- _Task_: Lines from the line with "(225, 256) = (463, 203): yellow" to the line with "camera: 165 degrees left, 10 degrees up" in the entries below, and only those, must be output exactly, with both ends included.

- _Source material_:
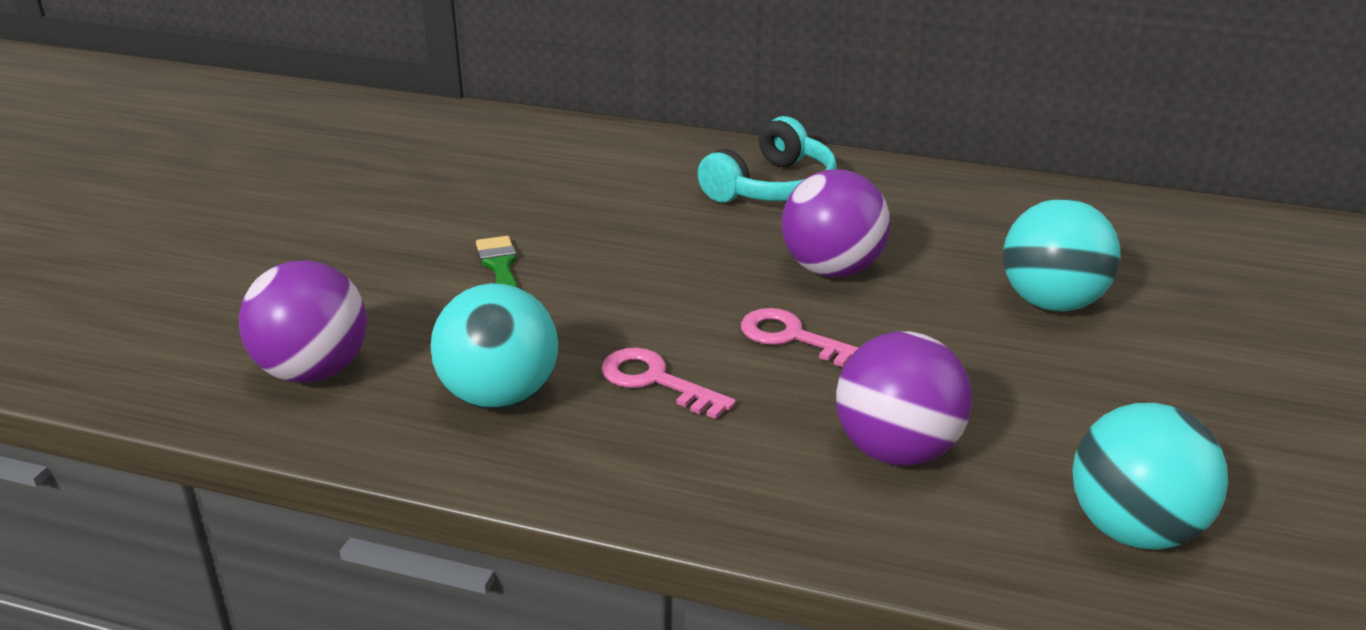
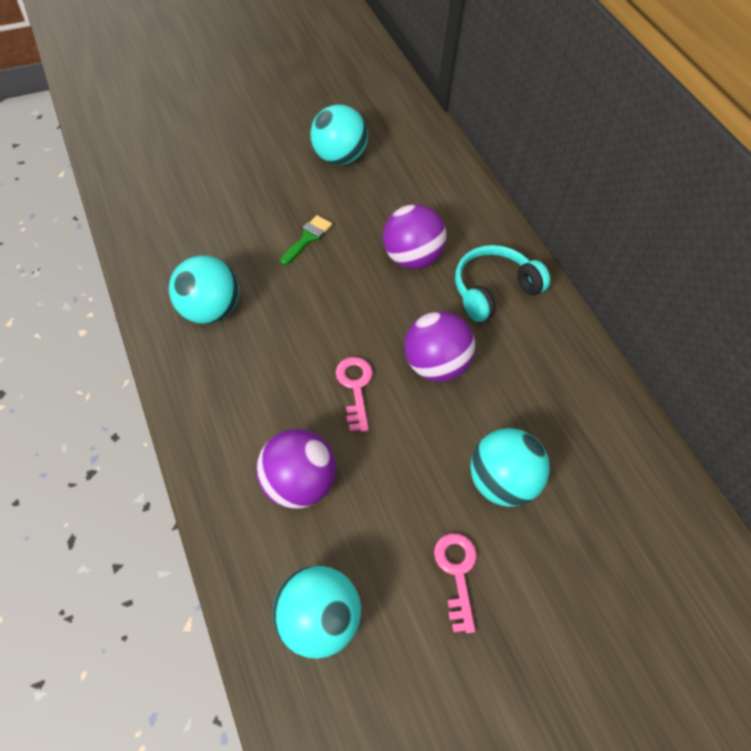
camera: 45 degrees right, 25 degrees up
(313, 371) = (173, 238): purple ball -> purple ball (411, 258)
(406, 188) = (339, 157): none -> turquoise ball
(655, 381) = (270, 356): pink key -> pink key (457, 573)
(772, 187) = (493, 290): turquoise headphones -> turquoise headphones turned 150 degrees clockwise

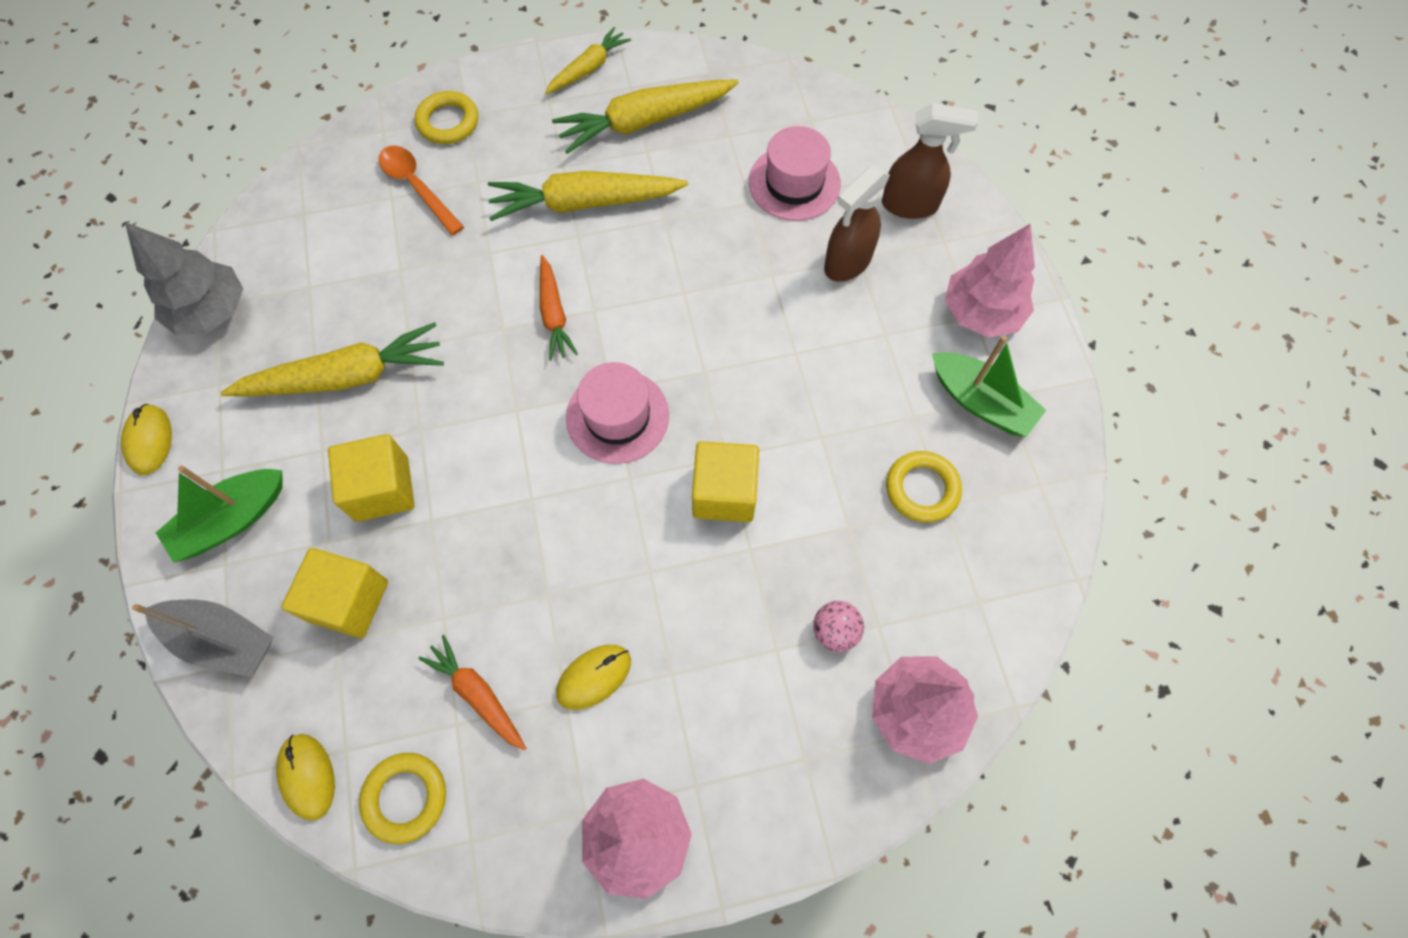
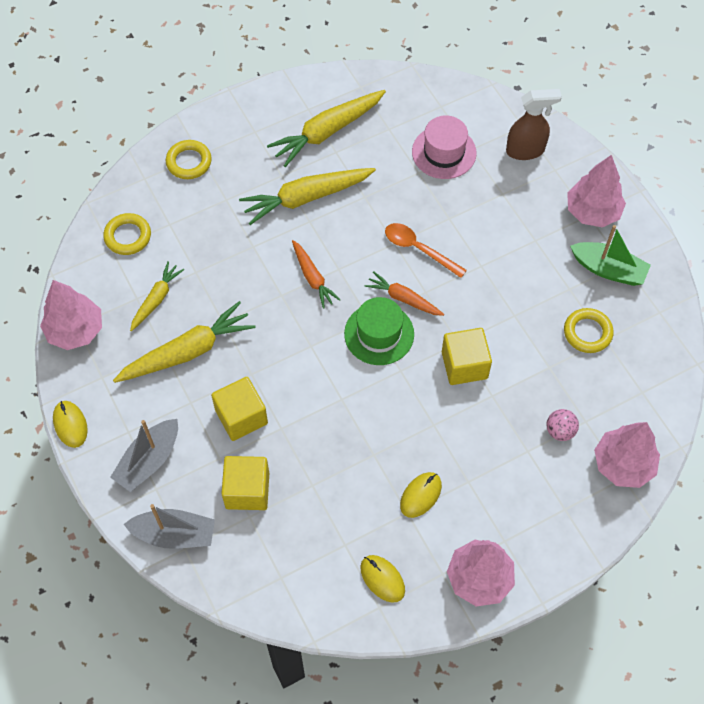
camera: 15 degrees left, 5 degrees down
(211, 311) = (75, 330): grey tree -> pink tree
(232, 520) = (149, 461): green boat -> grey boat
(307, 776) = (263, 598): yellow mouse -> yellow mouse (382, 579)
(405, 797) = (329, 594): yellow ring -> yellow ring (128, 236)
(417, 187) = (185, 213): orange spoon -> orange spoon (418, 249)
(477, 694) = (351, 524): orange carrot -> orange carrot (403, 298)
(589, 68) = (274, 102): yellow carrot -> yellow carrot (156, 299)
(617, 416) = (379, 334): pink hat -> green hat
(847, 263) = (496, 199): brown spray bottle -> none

--

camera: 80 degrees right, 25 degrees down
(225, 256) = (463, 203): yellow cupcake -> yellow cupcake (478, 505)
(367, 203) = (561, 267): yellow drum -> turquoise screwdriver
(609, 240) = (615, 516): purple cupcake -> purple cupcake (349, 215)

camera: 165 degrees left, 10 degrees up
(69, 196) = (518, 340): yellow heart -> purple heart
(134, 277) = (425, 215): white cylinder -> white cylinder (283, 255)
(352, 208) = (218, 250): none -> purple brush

- _Completed task_:
(225, 256) = (463, 203): yellow cupcake -> yellow cupcake (478, 505)
(367, 203) = (561, 267): yellow drum -> turquoise screwdriver
(609, 240) = (615, 516): purple cupcake -> purple cupcake (349, 215)

camera: 165 degrees left, 10 degrees up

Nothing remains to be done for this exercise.